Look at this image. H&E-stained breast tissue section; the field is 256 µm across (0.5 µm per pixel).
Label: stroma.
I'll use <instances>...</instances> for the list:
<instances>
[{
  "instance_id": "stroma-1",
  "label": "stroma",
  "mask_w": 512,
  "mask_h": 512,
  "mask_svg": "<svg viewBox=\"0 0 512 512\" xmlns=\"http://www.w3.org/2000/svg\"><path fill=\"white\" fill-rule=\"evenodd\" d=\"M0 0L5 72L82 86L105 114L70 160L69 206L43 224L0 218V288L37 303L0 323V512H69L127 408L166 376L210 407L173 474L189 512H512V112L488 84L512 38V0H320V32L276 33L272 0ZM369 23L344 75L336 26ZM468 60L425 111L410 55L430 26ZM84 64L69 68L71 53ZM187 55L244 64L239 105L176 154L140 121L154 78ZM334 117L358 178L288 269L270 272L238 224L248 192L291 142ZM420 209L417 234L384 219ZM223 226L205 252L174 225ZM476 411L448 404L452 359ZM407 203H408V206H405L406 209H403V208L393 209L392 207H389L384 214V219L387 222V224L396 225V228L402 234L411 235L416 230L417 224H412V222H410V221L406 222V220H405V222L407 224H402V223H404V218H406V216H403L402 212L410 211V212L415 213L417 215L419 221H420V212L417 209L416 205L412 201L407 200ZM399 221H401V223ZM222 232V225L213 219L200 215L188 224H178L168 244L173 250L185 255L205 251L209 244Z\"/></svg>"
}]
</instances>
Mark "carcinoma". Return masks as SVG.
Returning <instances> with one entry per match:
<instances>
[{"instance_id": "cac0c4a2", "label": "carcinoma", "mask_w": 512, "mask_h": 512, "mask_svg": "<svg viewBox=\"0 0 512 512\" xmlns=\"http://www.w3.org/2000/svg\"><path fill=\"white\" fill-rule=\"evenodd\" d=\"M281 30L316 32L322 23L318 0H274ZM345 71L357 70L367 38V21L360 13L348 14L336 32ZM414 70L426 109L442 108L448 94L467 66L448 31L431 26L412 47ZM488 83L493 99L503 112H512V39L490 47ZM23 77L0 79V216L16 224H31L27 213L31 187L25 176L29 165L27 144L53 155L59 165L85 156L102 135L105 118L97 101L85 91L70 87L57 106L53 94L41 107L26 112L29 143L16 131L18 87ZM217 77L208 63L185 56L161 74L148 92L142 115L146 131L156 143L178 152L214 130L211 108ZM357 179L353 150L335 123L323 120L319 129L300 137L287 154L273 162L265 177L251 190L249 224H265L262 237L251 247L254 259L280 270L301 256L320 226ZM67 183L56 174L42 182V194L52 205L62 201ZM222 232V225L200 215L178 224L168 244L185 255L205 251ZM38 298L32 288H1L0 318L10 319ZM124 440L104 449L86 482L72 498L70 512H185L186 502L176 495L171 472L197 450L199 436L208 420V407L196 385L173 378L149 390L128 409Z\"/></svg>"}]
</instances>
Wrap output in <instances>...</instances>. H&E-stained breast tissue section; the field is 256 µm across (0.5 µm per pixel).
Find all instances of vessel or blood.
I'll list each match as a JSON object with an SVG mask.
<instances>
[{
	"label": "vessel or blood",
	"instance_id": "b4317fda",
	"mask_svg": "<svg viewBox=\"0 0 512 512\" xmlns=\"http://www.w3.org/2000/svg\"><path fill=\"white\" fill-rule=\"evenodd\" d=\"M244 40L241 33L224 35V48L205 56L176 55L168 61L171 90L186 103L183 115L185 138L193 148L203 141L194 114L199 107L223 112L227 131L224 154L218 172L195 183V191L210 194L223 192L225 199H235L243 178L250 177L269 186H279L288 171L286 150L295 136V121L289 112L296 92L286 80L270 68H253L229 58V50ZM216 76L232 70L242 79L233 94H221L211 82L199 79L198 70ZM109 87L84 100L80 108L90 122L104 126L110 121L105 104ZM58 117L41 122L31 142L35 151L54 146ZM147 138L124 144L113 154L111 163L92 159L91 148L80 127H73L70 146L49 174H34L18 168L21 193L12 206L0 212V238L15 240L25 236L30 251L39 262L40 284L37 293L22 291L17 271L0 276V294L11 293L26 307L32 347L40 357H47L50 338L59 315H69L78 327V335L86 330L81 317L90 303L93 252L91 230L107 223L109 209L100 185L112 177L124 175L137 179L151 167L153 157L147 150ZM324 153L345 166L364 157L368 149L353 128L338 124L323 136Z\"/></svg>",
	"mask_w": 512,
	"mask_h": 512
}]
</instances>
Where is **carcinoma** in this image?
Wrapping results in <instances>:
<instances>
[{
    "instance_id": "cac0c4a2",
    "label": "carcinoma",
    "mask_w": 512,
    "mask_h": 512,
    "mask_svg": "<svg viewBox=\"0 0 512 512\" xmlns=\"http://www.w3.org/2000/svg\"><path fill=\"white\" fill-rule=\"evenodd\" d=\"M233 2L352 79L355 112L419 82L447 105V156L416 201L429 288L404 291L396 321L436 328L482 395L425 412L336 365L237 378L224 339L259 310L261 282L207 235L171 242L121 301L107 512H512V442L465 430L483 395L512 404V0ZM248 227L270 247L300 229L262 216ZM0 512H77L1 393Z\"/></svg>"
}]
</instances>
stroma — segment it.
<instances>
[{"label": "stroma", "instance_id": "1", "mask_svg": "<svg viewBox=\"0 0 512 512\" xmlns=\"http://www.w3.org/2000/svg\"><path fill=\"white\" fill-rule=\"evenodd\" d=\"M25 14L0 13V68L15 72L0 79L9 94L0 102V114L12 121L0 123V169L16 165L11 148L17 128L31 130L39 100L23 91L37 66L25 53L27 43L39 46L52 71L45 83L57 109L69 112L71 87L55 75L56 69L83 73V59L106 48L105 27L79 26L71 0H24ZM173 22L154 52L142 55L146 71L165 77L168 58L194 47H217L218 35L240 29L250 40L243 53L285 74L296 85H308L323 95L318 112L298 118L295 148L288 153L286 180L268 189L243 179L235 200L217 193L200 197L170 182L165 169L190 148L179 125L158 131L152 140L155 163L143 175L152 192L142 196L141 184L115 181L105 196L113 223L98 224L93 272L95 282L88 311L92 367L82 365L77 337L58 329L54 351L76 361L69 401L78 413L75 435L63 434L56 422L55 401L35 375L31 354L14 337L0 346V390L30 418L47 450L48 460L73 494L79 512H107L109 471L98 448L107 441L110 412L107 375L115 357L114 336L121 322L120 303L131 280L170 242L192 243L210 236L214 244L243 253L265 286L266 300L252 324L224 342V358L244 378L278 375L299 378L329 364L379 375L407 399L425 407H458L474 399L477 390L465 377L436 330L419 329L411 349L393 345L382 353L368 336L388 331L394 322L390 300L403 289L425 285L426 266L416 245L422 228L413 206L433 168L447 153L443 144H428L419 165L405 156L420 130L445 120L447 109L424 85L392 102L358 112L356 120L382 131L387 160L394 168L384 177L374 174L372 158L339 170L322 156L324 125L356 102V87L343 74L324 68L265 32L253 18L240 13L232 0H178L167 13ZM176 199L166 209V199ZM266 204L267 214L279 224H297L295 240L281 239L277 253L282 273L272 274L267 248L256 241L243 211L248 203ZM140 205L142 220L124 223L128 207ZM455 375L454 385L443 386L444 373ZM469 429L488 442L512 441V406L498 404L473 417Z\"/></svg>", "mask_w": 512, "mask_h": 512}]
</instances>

● INSTRUCTION
Show the lines that mention the word "tissue".

● SOLVED PROBLEM
Look at this image. H&E-stained breast tissue section; the field is 256 µm across (0.5 µm per pixel).
Wrap output in <instances>...</instances>. H&E-stained breast tissue section; the field is 256 µm across (0.5 µm per pixel).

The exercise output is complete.